▶ _Work to be completed_:
A verbatim copy of the records below, pictures omitted, is the task.

▶ _Data to use_:
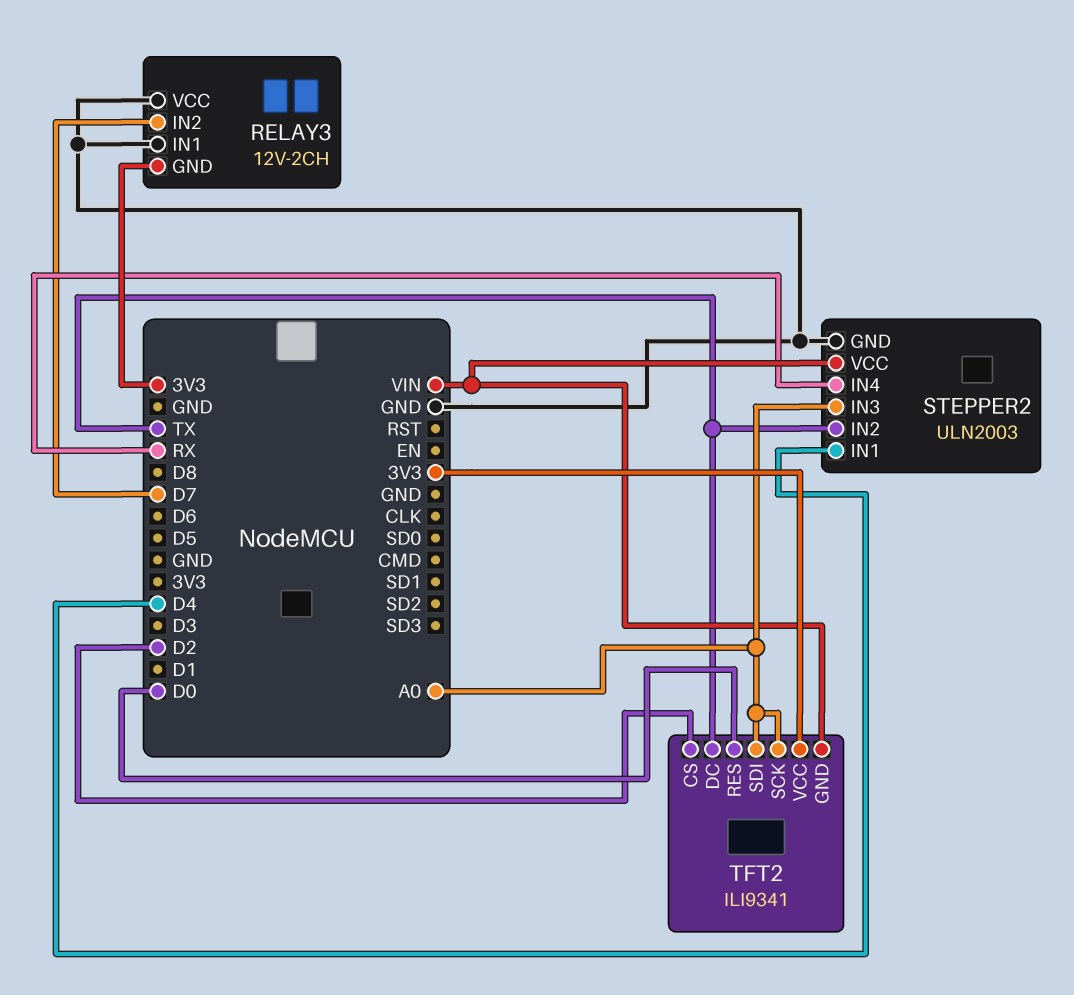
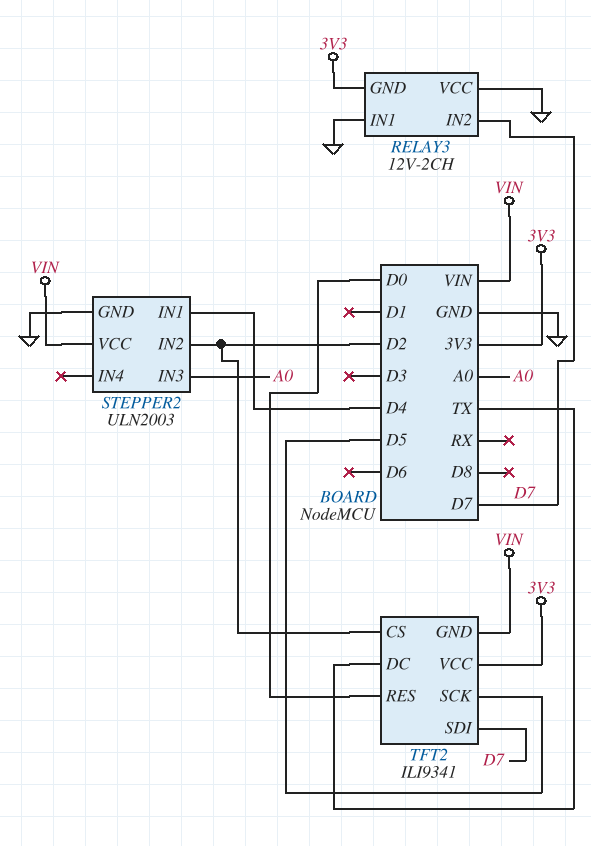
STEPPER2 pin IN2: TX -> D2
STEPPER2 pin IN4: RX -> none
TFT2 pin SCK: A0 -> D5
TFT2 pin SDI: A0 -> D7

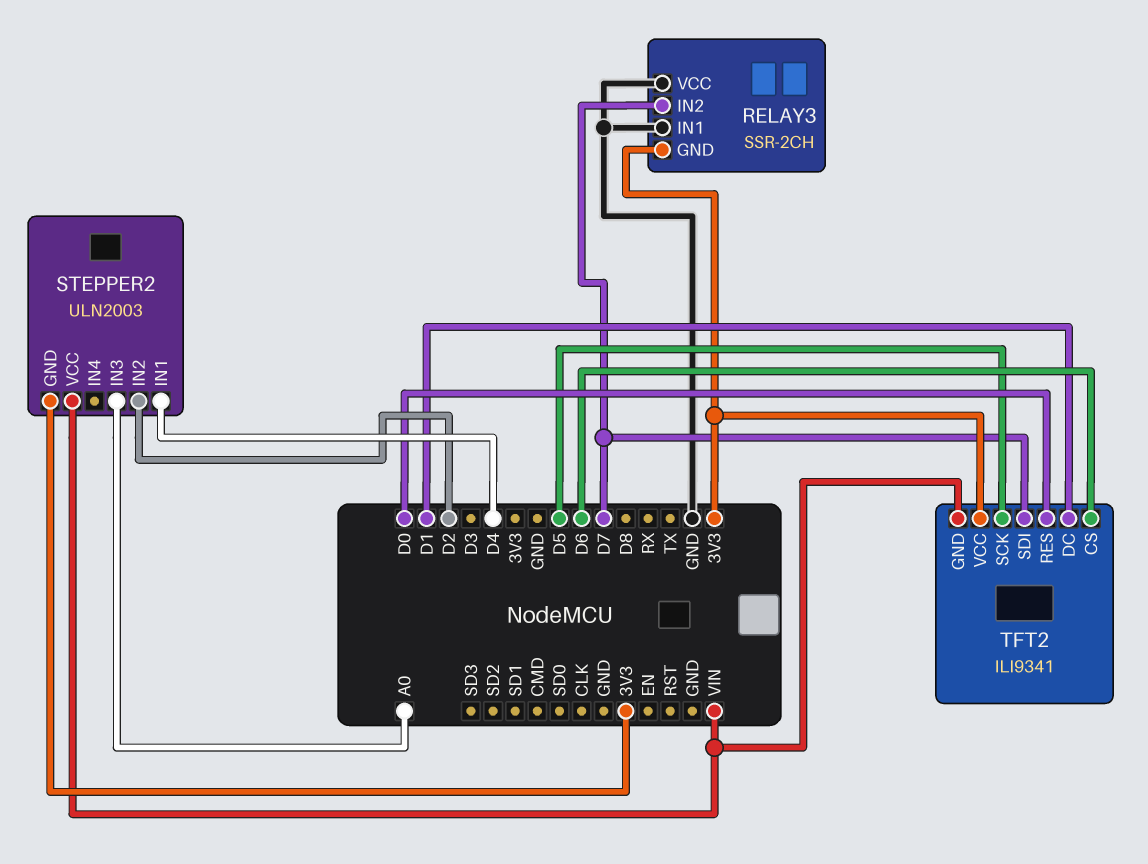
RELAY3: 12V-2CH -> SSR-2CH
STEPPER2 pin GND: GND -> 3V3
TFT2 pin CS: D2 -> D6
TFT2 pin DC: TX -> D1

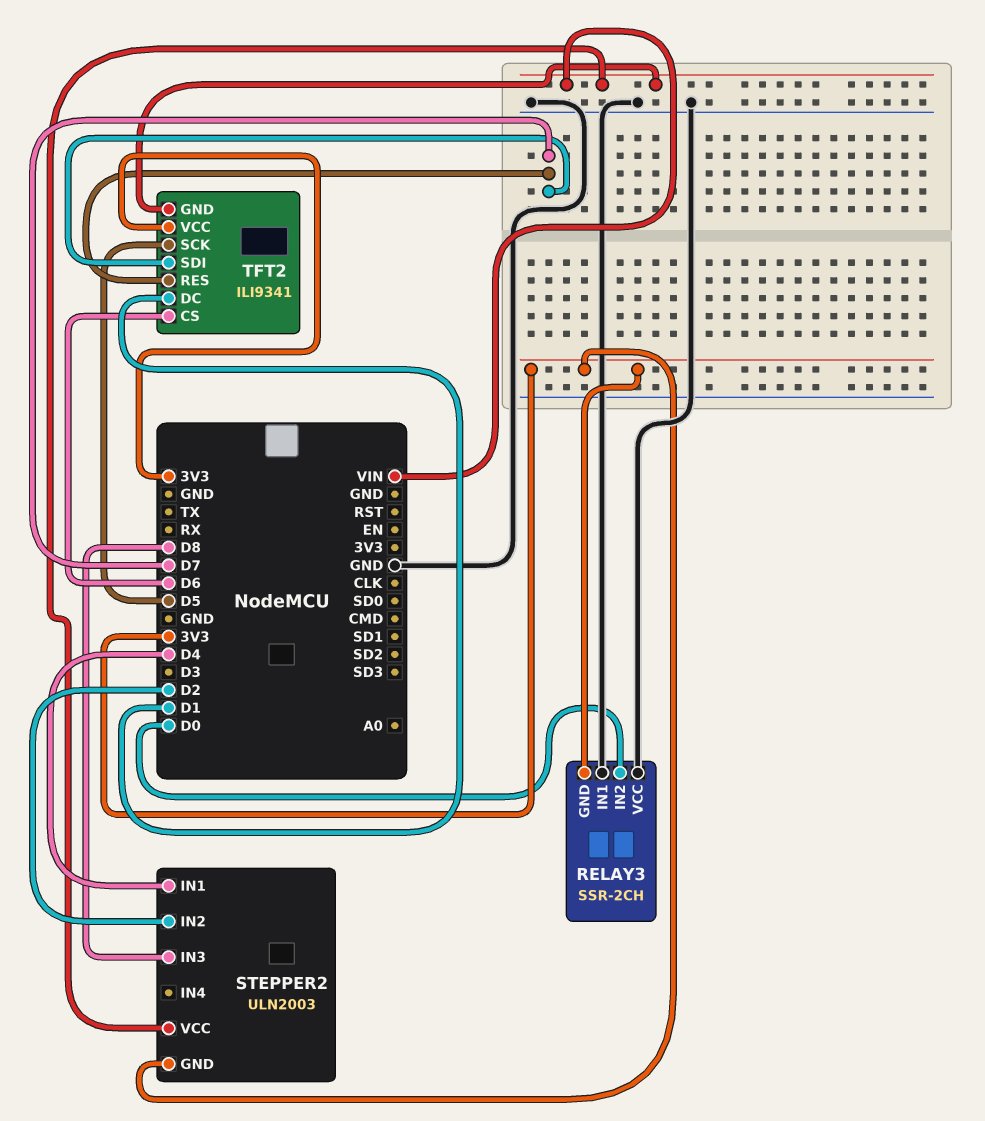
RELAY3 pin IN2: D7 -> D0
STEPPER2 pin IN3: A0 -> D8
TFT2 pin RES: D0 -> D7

▶ _Solution for this problem_:
STEPPER2 pin IN2: TX -> D2
STEPPER2 pin IN4: RX -> none
TFT2 pin SCK: A0 -> D5
TFT2 pin SDI: A0 -> D7

RELAY3: 12V-2CH -> SSR-2CH
STEPPER2 pin GND: GND -> 3V3
TFT2 pin CS: D2 -> D6
TFT2 pin DC: TX -> D1

RELAY3 pin IN2: D7 -> D0
STEPPER2 pin IN3: A0 -> D8
TFT2 pin RES: D0 -> D7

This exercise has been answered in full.